"""

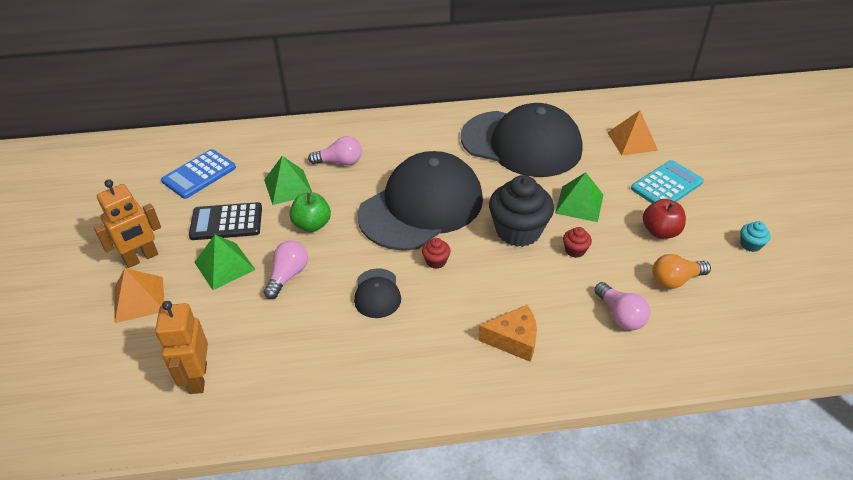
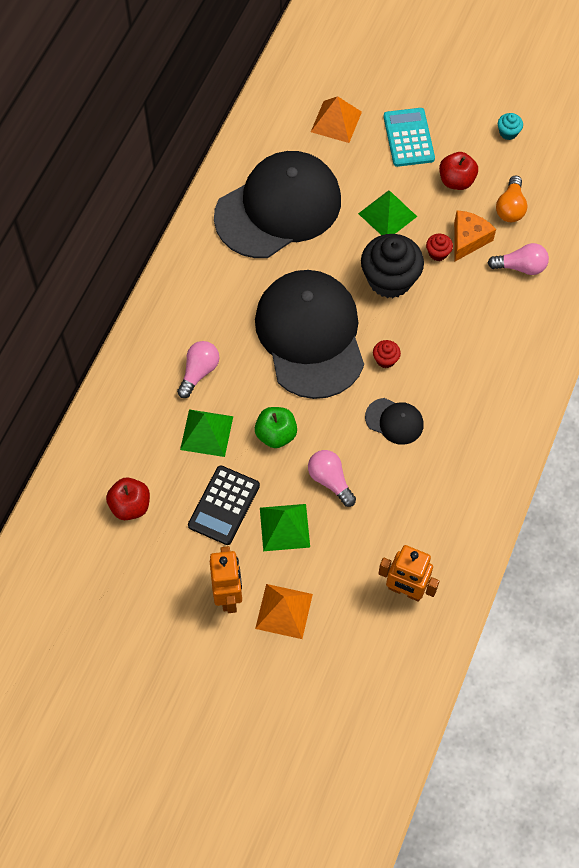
camera: 60 degrees left, 20 degrees up
blue calculator [161,149,236,199] -> red apple [106,478,150,520]
orange cheese [478,305,537,362] -> orange cheese moved to [454,210,496,261]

"""

* [What you have to do]: In your reply, every line of the material should appear exactly as written, and no picture should.

* [Answer to the problem]:
camera: 60 degrees left, 20 degrees up
blue calculator [161,149,236,199] -> red apple [106,478,150,520]
orange cheese [478,305,537,362] -> orange cheese moved to [454,210,496,261]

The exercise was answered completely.